Copy out every line of the material below word for word, omitting the picture.

==== Record excerpts ====

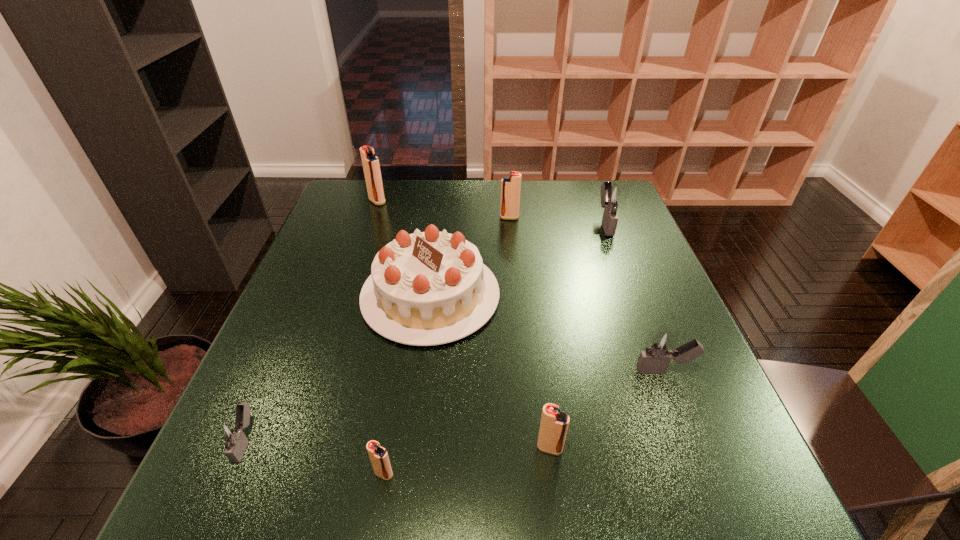
Locate an element on the screen. The width and height of the screenshot is (960, 540). the leftmost object is located at coordinates coord(230,435).

The width and height of the screenshot is (960, 540). In order to click on the nearest gray igniter in this screenshot , I will do `click(230, 435)`.

At what (x,y) coordinates should I click in order to perform the action: click on free spot located on the right of the farthest red igniter. Please return your answer as a coordinate pair (x, y). Looking at the image, I should click on (444, 201).

Where is `free space located 0.080m on the front of the second biggest red igniter`? This screenshot has width=960, height=540. free space located 0.080m on the front of the second biggest red igniter is located at coordinates (511, 237).

This screenshot has height=540, width=960. I want to click on vacant space located 0.130m on the back of the biggest gray igniter, so click(x=592, y=188).

Identify the location of vacant space located on the back of the birthday cake. The width and height of the screenshot is (960, 540). (443, 197).

Find the location of a particular element. free space located 0.080m on the front of the second smallest gray igniter is located at coordinates (684, 420).

The height and width of the screenshot is (540, 960). Identify the location of vacant area situated 0.210m on the back of the third farthest red igniter. (538, 348).

Identify the location of free space located on the right of the nearest object. The image size is (960, 540). (590, 474).

At what (x,y) coordinates should I click in order to perform the action: click on free space located on the right of the leftmost object. Please return your answer as a coordinate pair (x, y). Looking at the image, I should click on (440, 441).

====

Result of the task:
Locate an element on the screen. The width and height of the screenshot is (960, 540). the leftmost object is located at coordinates coord(230,435).

The width and height of the screenshot is (960, 540). In order to click on the nearest gray igniter in this screenshot , I will do `click(230, 435)`.

At what (x,y) coordinates should I click in order to perform the action: click on free spot located on the right of the farthest red igniter. Please return your answer as a coordinate pair (x, y). Looking at the image, I should click on (444, 201).

Where is `free space located 0.080m on the front of the second biggest red igniter`? This screenshot has width=960, height=540. free space located 0.080m on the front of the second biggest red igniter is located at coordinates (511, 237).

This screenshot has height=540, width=960. I want to click on vacant space located 0.130m on the back of the biggest gray igniter, so click(x=592, y=188).

Identify the location of vacant space located on the back of the birthday cake. The width and height of the screenshot is (960, 540). (443, 197).

Find the location of a particular element. free space located 0.080m on the front of the second smallest gray igniter is located at coordinates (684, 420).

The height and width of the screenshot is (540, 960). Identify the location of vacant area situated 0.210m on the back of the third farthest red igniter. (538, 348).

Identify the location of free space located on the right of the nearest object. The image size is (960, 540). (590, 474).

At what (x,y) coordinates should I click in order to perform the action: click on free space located on the right of the leftmost object. Please return your answer as a coordinate pair (x, y). Looking at the image, I should click on (440, 441).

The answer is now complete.